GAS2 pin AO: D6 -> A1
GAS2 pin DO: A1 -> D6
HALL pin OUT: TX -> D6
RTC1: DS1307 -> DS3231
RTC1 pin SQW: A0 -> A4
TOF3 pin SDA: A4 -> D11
· · · · ·
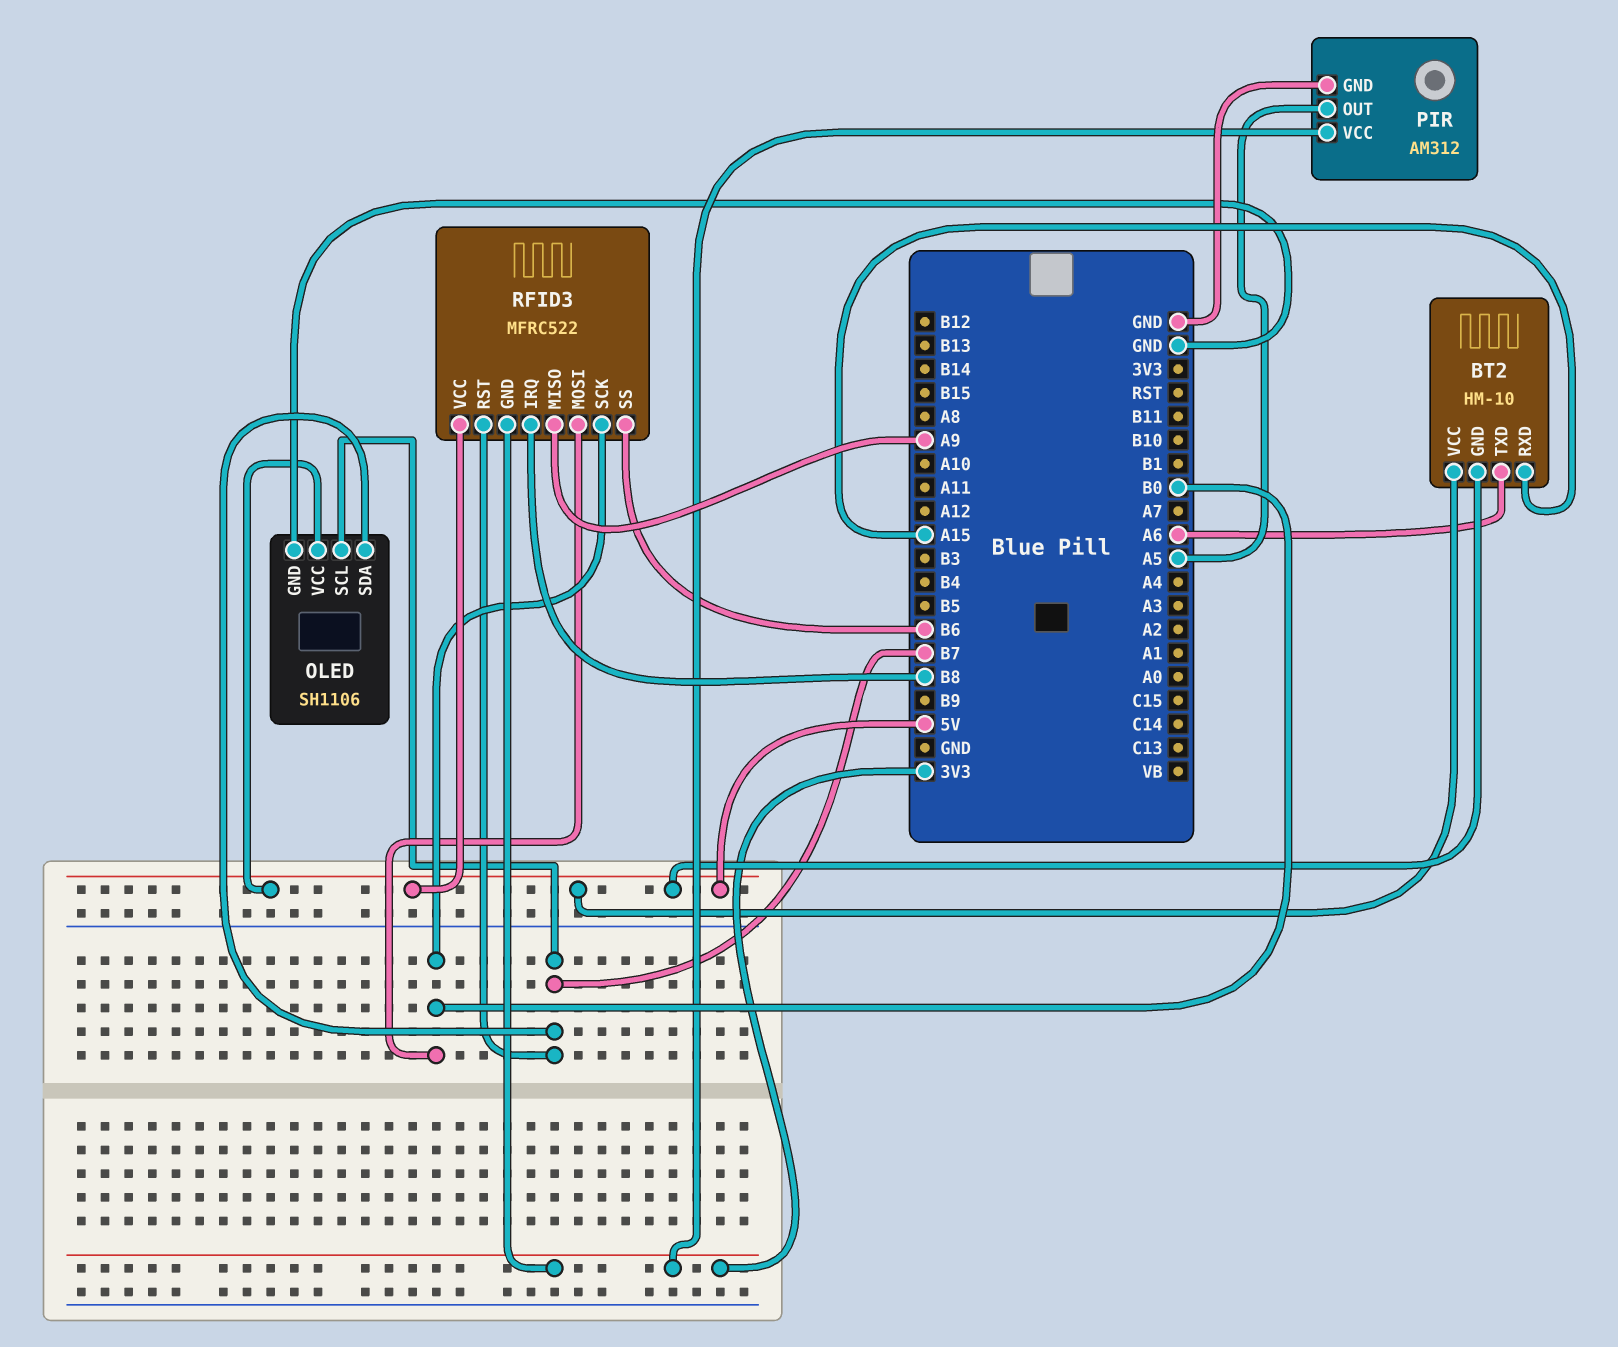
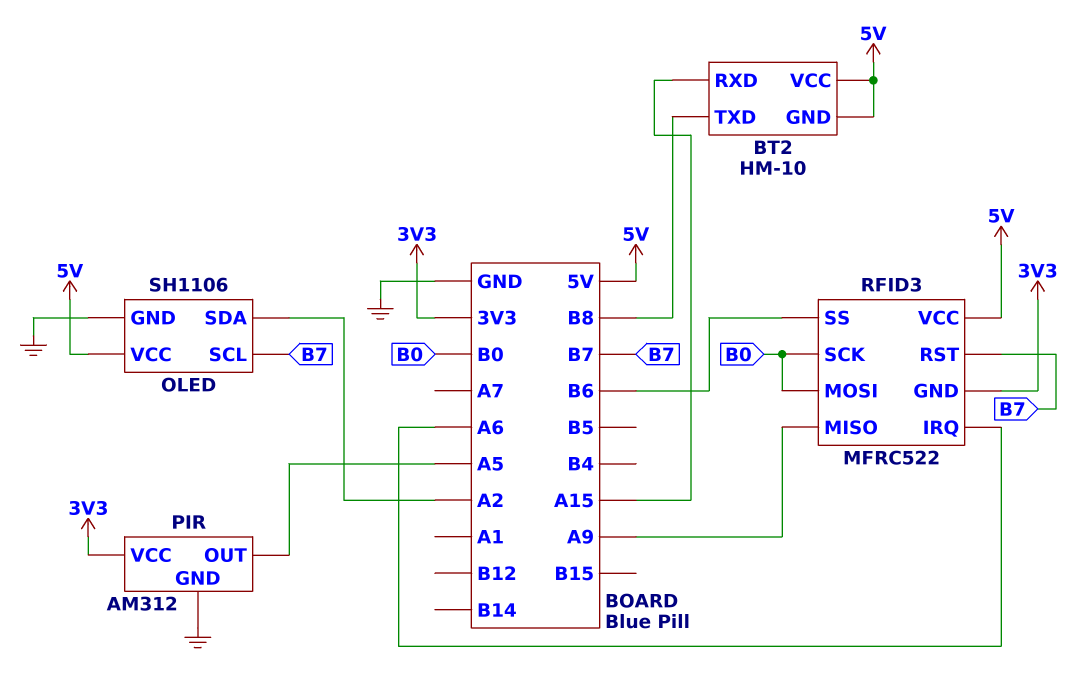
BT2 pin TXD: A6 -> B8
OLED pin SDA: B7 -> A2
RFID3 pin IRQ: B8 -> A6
· · · · ·
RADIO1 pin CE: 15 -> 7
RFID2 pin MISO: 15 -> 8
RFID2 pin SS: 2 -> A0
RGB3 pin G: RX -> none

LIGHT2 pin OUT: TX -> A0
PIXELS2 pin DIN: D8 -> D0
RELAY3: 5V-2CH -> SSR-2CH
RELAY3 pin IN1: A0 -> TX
· · · · ·
[ASSIGNMENT]
Scan the lines above for "LIGHT2 pin OUT: TX -> A0" and for "RELAY3 pin IN1: A0 -> TX". Repeat exactly the line holding each of them and every line in between.

[WORKED SOLUTION]
LIGHT2 pin OUT: TX -> A0
PIXELS2 pin DIN: D8 -> D0
RELAY3: 5V-2CH -> SSR-2CH
RELAY3 pin IN1: A0 -> TX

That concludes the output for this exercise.